• [What you need to do] When you restate the data, keep every word as it is and drop the images.
================================
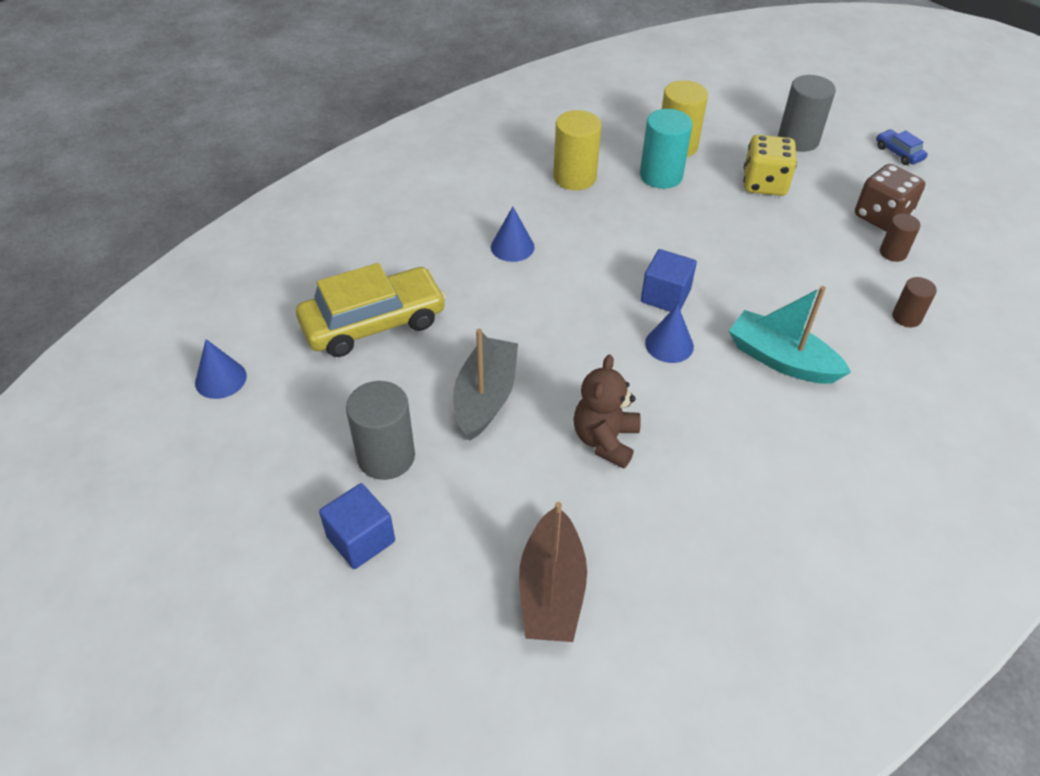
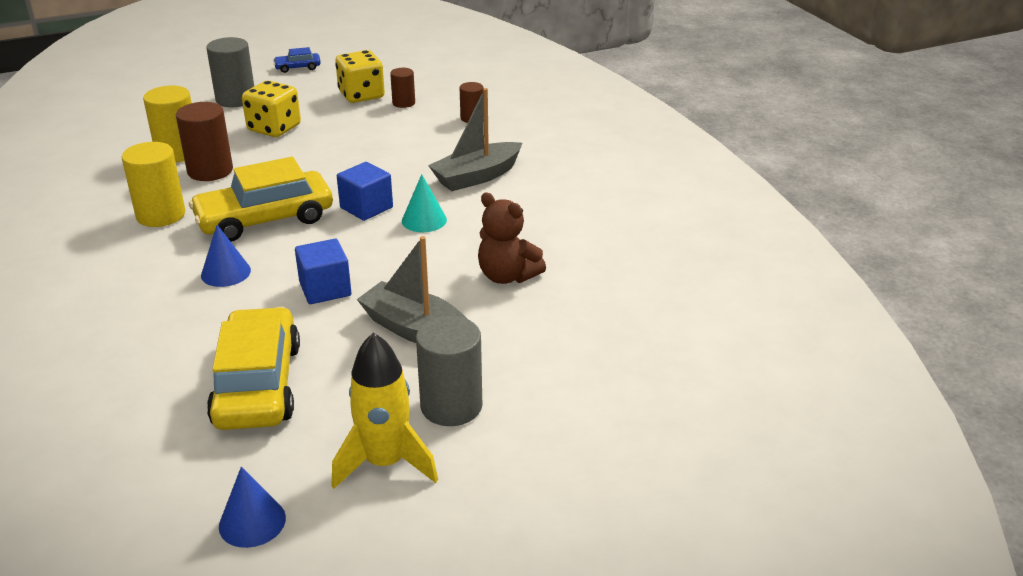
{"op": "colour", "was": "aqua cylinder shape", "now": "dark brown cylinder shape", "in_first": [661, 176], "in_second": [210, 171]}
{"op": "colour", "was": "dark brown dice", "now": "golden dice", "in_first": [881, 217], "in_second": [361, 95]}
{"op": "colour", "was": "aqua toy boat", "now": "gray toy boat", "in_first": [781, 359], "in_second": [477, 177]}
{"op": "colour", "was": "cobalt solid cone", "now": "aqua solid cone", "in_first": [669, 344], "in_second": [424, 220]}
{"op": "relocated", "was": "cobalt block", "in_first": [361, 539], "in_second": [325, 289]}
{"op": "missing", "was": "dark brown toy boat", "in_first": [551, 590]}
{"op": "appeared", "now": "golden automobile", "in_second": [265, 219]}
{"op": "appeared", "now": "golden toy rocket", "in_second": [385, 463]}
================================
• [Task output]
{"op": "colour", "was": "aqua cylinder shape", "now": "dark brown cylinder shape", "in_first": [661, 176], "in_second": [210, 171]}
{"op": "colour", "was": "dark brown dice", "now": "golden dice", "in_first": [881, 217], "in_second": [361, 95]}
{"op": "colour", "was": "aqua toy boat", "now": "gray toy boat", "in_first": [781, 359], "in_second": [477, 177]}
{"op": "colour", "was": "cobalt solid cone", "now": "aqua solid cone", "in_first": [669, 344], "in_second": [424, 220]}
{"op": "relocated", "was": "cobalt block", "in_first": [361, 539], "in_second": [325, 289]}
{"op": "missing", "was": "dark brown toy boat", "in_first": [551, 590]}
{"op": "appeared", "now": "golden automobile", "in_second": [265, 219]}
{"op": "appeared", "now": "golden toy rocket", "in_second": [385, 463]}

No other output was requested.